Problem: Output every record word for word, minus the pictures.

Material provided:

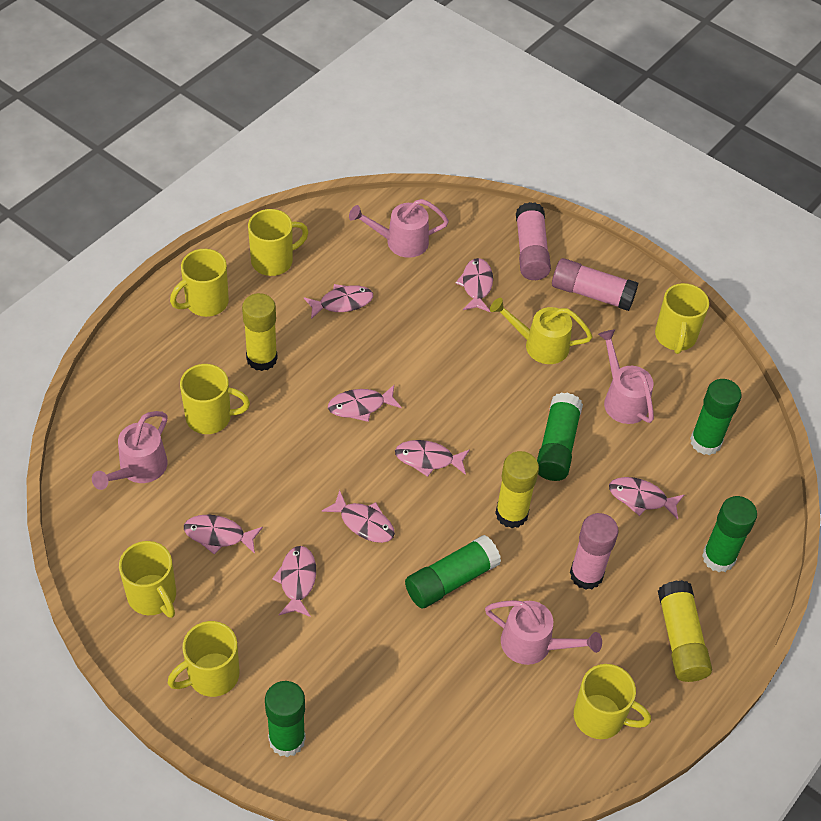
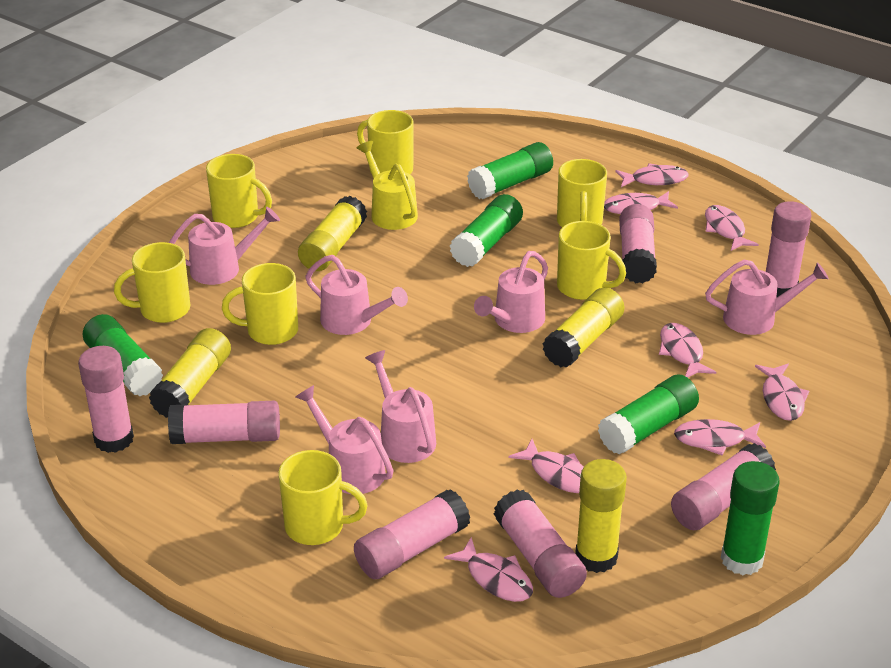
pink glue stick: 3 -> 7
pink watering can: 4 -> 6
yellow glue stick: 3 -> 4

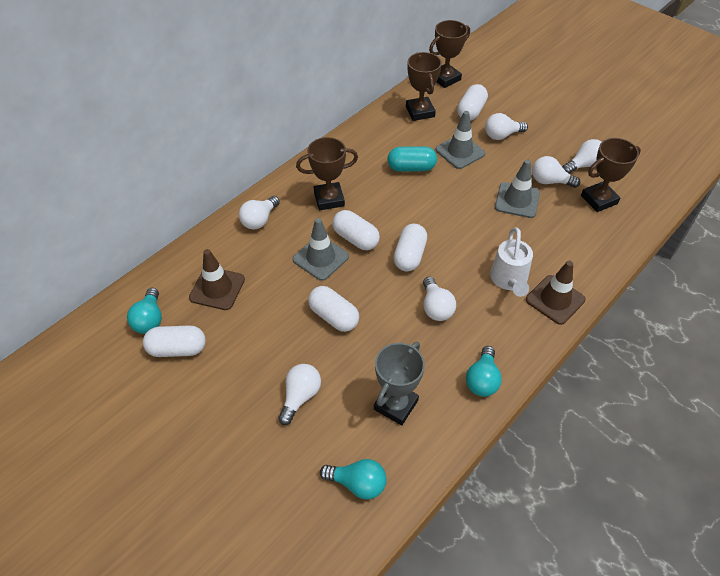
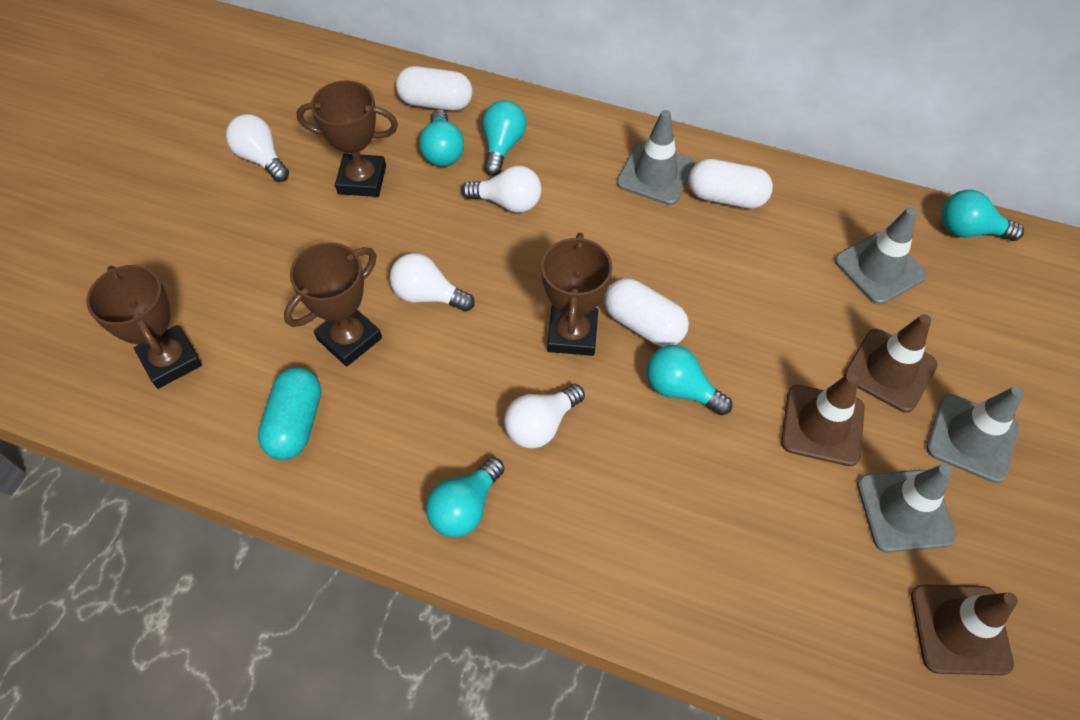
brown traffic cone: 2 -> 3
grey traffic cone: 3 -> 4
grey trophy: 1 -> 0
turquoise light bulb: 3 -> 5
white capsule: 5 -> 3
white light bulb: 6 -> 4
white watering can: 1 -> 0

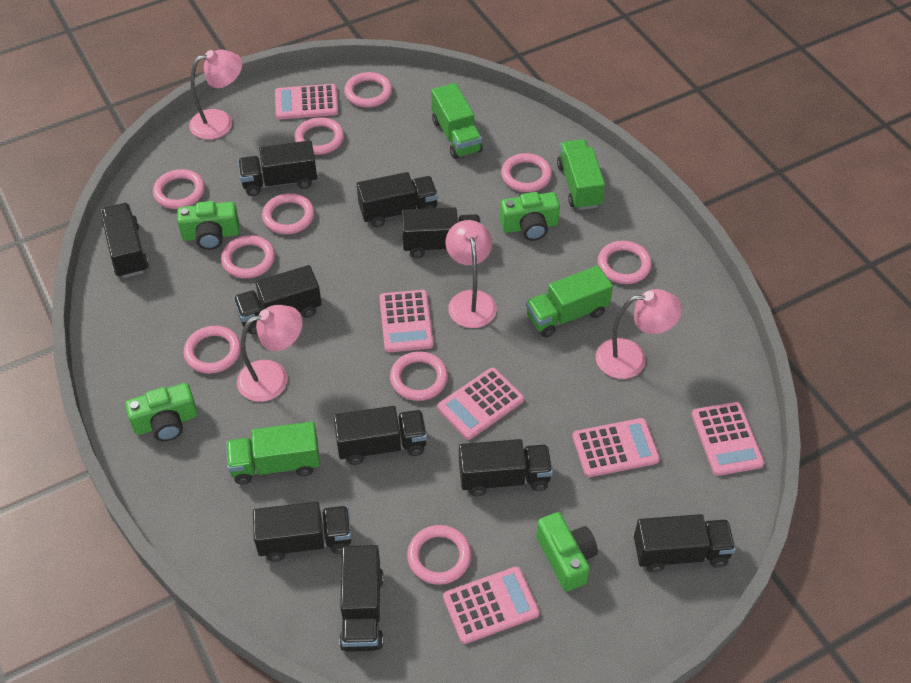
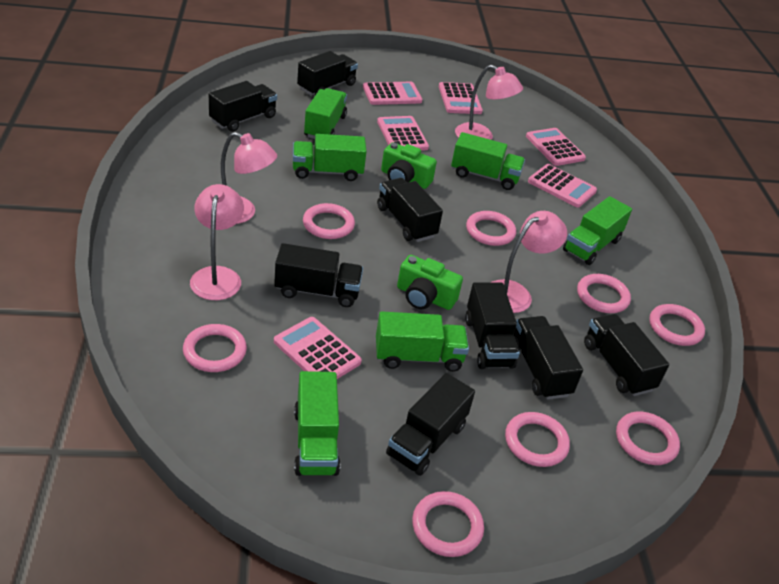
black truck: 10 -> 8
green camera: 4 -> 2
green truck: 4 -> 6
pink ring: 10 -> 8

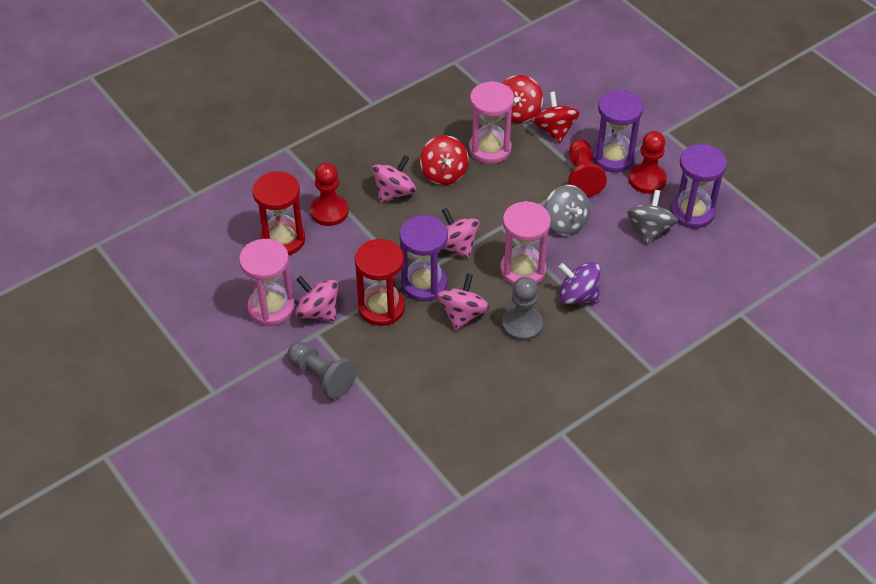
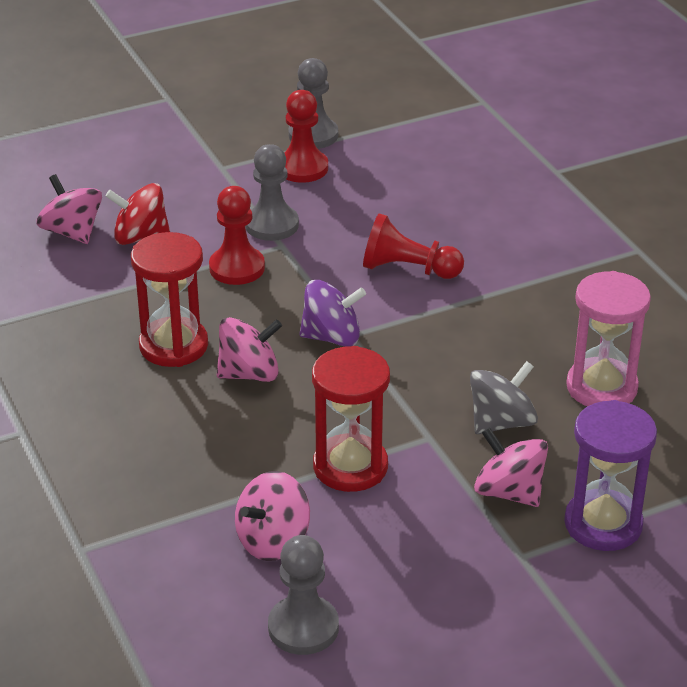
grey pawn: 2 -> 3
grey spinning top: 2 -> 1
pink hourglass: 3 -> 1
purple hourglass: 3 -> 1
red spinning top: 3 -> 1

Your response:
pink glue stick: 3 -> 7
pink watering can: 4 -> 6
yellow glue stick: 3 -> 4

brown traffic cone: 2 -> 3
grey traffic cone: 3 -> 4
grey trophy: 1 -> 0
turquoise light bulb: 3 -> 5
white capsule: 5 -> 3
white light bulb: 6 -> 4
white watering can: 1 -> 0

black truck: 10 -> 8
green camera: 4 -> 2
green truck: 4 -> 6
pink ring: 10 -> 8

grey pawn: 2 -> 3
grey spinning top: 2 -> 1
pink hourglass: 3 -> 1
purple hourglass: 3 -> 1
red spinning top: 3 -> 1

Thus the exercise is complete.